## Records shown
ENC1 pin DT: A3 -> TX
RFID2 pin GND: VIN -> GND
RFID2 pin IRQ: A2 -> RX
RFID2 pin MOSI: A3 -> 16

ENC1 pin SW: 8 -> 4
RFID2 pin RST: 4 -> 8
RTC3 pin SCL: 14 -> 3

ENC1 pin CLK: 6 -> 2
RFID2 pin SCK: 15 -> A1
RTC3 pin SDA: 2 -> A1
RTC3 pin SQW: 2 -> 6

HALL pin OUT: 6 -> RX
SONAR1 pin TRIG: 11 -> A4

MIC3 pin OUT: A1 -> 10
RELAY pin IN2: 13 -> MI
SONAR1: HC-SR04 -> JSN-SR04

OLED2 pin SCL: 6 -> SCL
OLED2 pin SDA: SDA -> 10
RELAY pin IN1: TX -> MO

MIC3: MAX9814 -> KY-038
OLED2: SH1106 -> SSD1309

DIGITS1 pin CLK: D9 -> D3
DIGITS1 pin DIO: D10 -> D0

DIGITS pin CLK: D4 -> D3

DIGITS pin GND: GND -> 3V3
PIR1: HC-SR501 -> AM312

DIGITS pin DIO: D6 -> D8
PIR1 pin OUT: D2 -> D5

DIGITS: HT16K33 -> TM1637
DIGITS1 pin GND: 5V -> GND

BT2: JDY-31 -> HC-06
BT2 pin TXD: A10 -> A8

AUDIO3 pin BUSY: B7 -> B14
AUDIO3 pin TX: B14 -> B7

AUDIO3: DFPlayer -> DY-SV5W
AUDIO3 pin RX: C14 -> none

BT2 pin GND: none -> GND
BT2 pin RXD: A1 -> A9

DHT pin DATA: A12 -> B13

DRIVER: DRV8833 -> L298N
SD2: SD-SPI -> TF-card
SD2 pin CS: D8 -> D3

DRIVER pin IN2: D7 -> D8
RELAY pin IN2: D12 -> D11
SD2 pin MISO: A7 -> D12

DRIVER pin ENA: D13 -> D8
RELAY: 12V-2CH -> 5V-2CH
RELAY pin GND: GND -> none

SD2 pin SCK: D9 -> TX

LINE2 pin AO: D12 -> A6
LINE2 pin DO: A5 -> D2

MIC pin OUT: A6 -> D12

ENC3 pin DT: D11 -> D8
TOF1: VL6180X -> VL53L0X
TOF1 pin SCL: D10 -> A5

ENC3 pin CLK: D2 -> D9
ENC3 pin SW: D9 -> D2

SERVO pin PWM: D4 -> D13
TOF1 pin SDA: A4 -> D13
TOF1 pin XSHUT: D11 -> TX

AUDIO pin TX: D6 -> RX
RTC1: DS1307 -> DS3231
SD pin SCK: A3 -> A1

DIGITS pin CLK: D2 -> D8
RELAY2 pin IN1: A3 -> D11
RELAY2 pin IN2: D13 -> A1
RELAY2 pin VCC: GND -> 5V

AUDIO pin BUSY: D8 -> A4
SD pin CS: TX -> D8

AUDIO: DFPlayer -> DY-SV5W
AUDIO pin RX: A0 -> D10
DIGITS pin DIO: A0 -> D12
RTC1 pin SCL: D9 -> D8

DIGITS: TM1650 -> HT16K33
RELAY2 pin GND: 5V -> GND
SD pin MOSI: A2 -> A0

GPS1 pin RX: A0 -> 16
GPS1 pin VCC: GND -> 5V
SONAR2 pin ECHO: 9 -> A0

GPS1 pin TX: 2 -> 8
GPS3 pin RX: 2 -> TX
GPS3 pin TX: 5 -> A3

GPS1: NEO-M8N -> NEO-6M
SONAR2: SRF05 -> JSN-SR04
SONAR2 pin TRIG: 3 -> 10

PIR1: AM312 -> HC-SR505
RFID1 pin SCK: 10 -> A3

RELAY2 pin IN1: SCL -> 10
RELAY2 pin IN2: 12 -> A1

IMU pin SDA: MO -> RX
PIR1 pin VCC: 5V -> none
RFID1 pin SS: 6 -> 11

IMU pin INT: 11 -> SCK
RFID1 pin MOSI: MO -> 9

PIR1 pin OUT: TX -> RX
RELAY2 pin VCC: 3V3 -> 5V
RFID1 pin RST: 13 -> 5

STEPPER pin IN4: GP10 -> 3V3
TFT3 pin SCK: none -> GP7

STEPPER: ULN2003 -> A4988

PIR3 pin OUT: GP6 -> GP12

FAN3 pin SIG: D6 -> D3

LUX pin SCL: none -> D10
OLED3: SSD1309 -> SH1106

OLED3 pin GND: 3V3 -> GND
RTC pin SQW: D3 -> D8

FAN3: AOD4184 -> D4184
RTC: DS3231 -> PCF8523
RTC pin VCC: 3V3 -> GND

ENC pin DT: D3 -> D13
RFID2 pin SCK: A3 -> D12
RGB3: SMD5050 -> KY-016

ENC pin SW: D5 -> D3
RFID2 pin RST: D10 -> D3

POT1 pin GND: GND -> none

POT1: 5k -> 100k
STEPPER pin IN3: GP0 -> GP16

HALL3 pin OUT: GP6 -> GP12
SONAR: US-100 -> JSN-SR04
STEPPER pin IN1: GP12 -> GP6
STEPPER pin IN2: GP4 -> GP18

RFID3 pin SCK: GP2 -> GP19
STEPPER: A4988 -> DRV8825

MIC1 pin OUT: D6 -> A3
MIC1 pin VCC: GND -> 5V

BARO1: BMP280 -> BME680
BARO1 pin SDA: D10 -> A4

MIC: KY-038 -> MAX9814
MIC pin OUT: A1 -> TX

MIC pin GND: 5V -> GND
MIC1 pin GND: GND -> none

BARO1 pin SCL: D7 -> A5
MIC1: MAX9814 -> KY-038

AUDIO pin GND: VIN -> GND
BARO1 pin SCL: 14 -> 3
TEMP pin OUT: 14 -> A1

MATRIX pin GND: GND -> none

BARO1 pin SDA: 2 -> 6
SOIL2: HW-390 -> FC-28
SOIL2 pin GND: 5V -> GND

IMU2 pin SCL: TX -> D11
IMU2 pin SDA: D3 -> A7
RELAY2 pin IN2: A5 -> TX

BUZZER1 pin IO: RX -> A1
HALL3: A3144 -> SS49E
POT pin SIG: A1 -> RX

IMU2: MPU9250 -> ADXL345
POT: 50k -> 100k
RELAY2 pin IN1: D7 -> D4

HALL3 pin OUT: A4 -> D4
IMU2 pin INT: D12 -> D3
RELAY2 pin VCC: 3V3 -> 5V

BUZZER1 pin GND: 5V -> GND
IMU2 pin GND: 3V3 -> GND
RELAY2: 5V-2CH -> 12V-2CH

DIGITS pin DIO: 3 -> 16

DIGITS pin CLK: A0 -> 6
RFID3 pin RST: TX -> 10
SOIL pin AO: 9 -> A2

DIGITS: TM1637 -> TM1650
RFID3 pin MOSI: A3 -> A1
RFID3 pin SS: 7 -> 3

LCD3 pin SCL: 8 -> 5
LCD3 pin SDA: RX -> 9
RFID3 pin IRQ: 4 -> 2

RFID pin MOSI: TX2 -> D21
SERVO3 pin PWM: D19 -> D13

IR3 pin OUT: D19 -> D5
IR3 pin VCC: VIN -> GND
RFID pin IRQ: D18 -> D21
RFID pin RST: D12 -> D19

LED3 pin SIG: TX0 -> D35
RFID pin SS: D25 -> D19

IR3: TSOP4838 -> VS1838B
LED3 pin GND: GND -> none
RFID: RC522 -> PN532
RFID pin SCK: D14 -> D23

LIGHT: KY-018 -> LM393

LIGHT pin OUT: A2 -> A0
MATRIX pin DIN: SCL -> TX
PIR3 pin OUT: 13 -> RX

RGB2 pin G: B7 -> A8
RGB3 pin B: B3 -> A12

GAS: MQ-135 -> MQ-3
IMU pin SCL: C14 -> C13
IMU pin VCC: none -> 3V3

## What you will do
Transcribe all of the entries without alteration.

## Solution
ENC1 pin DT: A3 -> TX
RFID2 pin GND: VIN -> GND
RFID2 pin IRQ: A2 -> RX
RFID2 pin MOSI: A3 -> 16

ENC1 pin SW: 8 -> 4
RFID2 pin RST: 4 -> 8
RTC3 pin SCL: 14 -> 3

ENC1 pin CLK: 6 -> 2
RFID2 pin SCK: 15 -> A1
RTC3 pin SDA: 2 -> A1
RTC3 pin SQW: 2 -> 6

HALL pin OUT: 6 -> RX
SONAR1 pin TRIG: 11 -> A4

MIC3 pin OUT: A1 -> 10
RELAY pin IN2: 13 -> MI
SONAR1: HC-SR04 -> JSN-SR04

OLED2 pin SCL: 6 -> SCL
OLED2 pin SDA: SDA -> 10
RELAY pin IN1: TX -> MO

MIC3: MAX9814 -> KY-038
OLED2: SH1106 -> SSD1309

DIGITS1 pin CLK: D9 -> D3
DIGITS1 pin DIO: D10 -> D0

DIGITS pin CLK: D4 -> D3

DIGITS pin GND: GND -> 3V3
PIR1: HC-SR501 -> AM312

DIGITS pin DIO: D6 -> D8
PIR1 pin OUT: D2 -> D5

DIGITS: HT16K33 -> TM1637
DIGITS1 pin GND: 5V -> GND

BT2: JDY-31 -> HC-06
BT2 pin TXD: A10 -> A8

AUDIO3 pin BUSY: B7 -> B14
AUDIO3 pin TX: B14 -> B7

AUDIO3: DFPlayer -> DY-SV5W
AUDIO3 pin RX: C14 -> none

BT2 pin GND: none -> GND
BT2 pin RXD: A1 -> A9

DHT pin DATA: A12 -> B13

DRIVER: DRV8833 -> L298N
SD2: SD-SPI -> TF-card
SD2 pin CS: D8 -> D3

DRIVER pin IN2: D7 -> D8
RELAY pin IN2: D12 -> D11
SD2 pin MISO: A7 -> D12

DRIVER pin ENA: D13 -> D8
RELAY: 12V-2CH -> 5V-2CH
RELAY pin GND: GND -> none

SD2 pin SCK: D9 -> TX

LINE2 pin AO: D12 -> A6
LINE2 pin DO: A5 -> D2

MIC pin OUT: A6 -> D12

ENC3 pin DT: D11 -> D8
TOF1: VL6180X -> VL53L0X
TOF1 pin SCL: D10 -> A5

ENC3 pin CLK: D2 -> D9
ENC3 pin SW: D9 -> D2

SERVO pin PWM: D4 -> D13
TOF1 pin SDA: A4 -> D13
TOF1 pin XSHUT: D11 -> TX

AUDIO pin TX: D6 -> RX
RTC1: DS1307 -> DS3231
SD pin SCK: A3 -> A1

DIGITS pin CLK: D2 -> D8
RELAY2 pin IN1: A3 -> D11
RELAY2 pin IN2: D13 -> A1
RELAY2 pin VCC: GND -> 5V

AUDIO pin BUSY: D8 -> A4
SD pin CS: TX -> D8

AUDIO: DFPlayer -> DY-SV5W
AUDIO pin RX: A0 -> D10
DIGITS pin DIO: A0 -> D12
RTC1 pin SCL: D9 -> D8

DIGITS: TM1650 -> HT16K33
RELAY2 pin GND: 5V -> GND
SD pin MOSI: A2 -> A0

GPS1 pin RX: A0 -> 16
GPS1 pin VCC: GND -> 5V
SONAR2 pin ECHO: 9 -> A0

GPS1 pin TX: 2 -> 8
GPS3 pin RX: 2 -> TX
GPS3 pin TX: 5 -> A3

GPS1: NEO-M8N -> NEO-6M
SONAR2: SRF05 -> JSN-SR04
SONAR2 pin TRIG: 3 -> 10

PIR1: AM312 -> HC-SR505
RFID1 pin SCK: 10 -> A3

RELAY2 pin IN1: SCL -> 10
RELAY2 pin IN2: 12 -> A1

IMU pin SDA: MO -> RX
PIR1 pin VCC: 5V -> none
RFID1 pin SS: 6 -> 11

IMU pin INT: 11 -> SCK
RFID1 pin MOSI: MO -> 9

PIR1 pin OUT: TX -> RX
RELAY2 pin VCC: 3V3 -> 5V
RFID1 pin RST: 13 -> 5

STEPPER pin IN4: GP10 -> 3V3
TFT3 pin SCK: none -> GP7

STEPPER: ULN2003 -> A4988

PIR3 pin OUT: GP6 -> GP12

FAN3 pin SIG: D6 -> D3

LUX pin SCL: none -> D10
OLED3: SSD1309 -> SH1106

OLED3 pin GND: 3V3 -> GND
RTC pin SQW: D3 -> D8

FAN3: AOD4184 -> D4184
RTC: DS3231 -> PCF8523
RTC pin VCC: 3V3 -> GND

ENC pin DT: D3 -> D13
RFID2 pin SCK: A3 -> D12
RGB3: SMD5050 -> KY-016

ENC pin SW: D5 -> D3
RFID2 pin RST: D10 -> D3

POT1 pin GND: GND -> none

POT1: 5k -> 100k
STEPPER pin IN3: GP0 -> GP16

HALL3 pin OUT: GP6 -> GP12
SONAR: US-100 -> JSN-SR04
STEPPER pin IN1: GP12 -> GP6
STEPPER pin IN2: GP4 -> GP18

RFID3 pin SCK: GP2 -> GP19
STEPPER: A4988 -> DRV8825

MIC1 pin OUT: D6 -> A3
MIC1 pin VCC: GND -> 5V

BARO1: BMP280 -> BME680
BARO1 pin SDA: D10 -> A4

MIC: KY-038 -> MAX9814
MIC pin OUT: A1 -> TX

MIC pin GND: 5V -> GND
MIC1 pin GND: GND -> none

BARO1 pin SCL: D7 -> A5
MIC1: MAX9814 -> KY-038

AUDIO pin GND: VIN -> GND
BARO1 pin SCL: 14 -> 3
TEMP pin OUT: 14 -> A1

MATRIX pin GND: GND -> none

BARO1 pin SDA: 2 -> 6
SOIL2: HW-390 -> FC-28
SOIL2 pin GND: 5V -> GND

IMU2 pin SCL: TX -> D11
IMU2 pin SDA: D3 -> A7
RELAY2 pin IN2: A5 -> TX

BUZZER1 pin IO: RX -> A1
HALL3: A3144 -> SS49E
POT pin SIG: A1 -> RX

IMU2: MPU9250 -> ADXL345
POT: 50k -> 100k
RELAY2 pin IN1: D7 -> D4

HALL3 pin OUT: A4 -> D4
IMU2 pin INT: D12 -> D3
RELAY2 pin VCC: 3V3 -> 5V

BUZZER1 pin GND: 5V -> GND
IMU2 pin GND: 3V3 -> GND
RELAY2: 5V-2CH -> 12V-2CH

DIGITS pin DIO: 3 -> 16

DIGITS pin CLK: A0 -> 6
RFID3 pin RST: TX -> 10
SOIL pin AO: 9 -> A2

DIGITS: TM1637 -> TM1650
RFID3 pin MOSI: A3 -> A1
RFID3 pin SS: 7 -> 3

LCD3 pin SCL: 8 -> 5
LCD3 pin SDA: RX -> 9
RFID3 pin IRQ: 4 -> 2

RFID pin MOSI: TX2 -> D21
SERVO3 pin PWM: D19 -> D13

IR3 pin OUT: D19 -> D5
IR3 pin VCC: VIN -> GND
RFID pin IRQ: D18 -> D21
RFID pin RST: D12 -> D19

LED3 pin SIG: TX0 -> D35
RFID pin SS: D25 -> D19

IR3: TSOP4838 -> VS1838B
LED3 pin GND: GND -> none
RFID: RC522 -> PN532
RFID pin SCK: D14 -> D23

LIGHT: KY-018 -> LM393

LIGHT pin OUT: A2 -> A0
MATRIX pin DIN: SCL -> TX
PIR3 pin OUT: 13 -> RX

RGB2 pin G: B7 -> A8
RGB3 pin B: B3 -> A12

GAS: MQ-135 -> MQ-3
IMU pin SCL: C14 -> C13
IMU pin VCC: none -> 3V3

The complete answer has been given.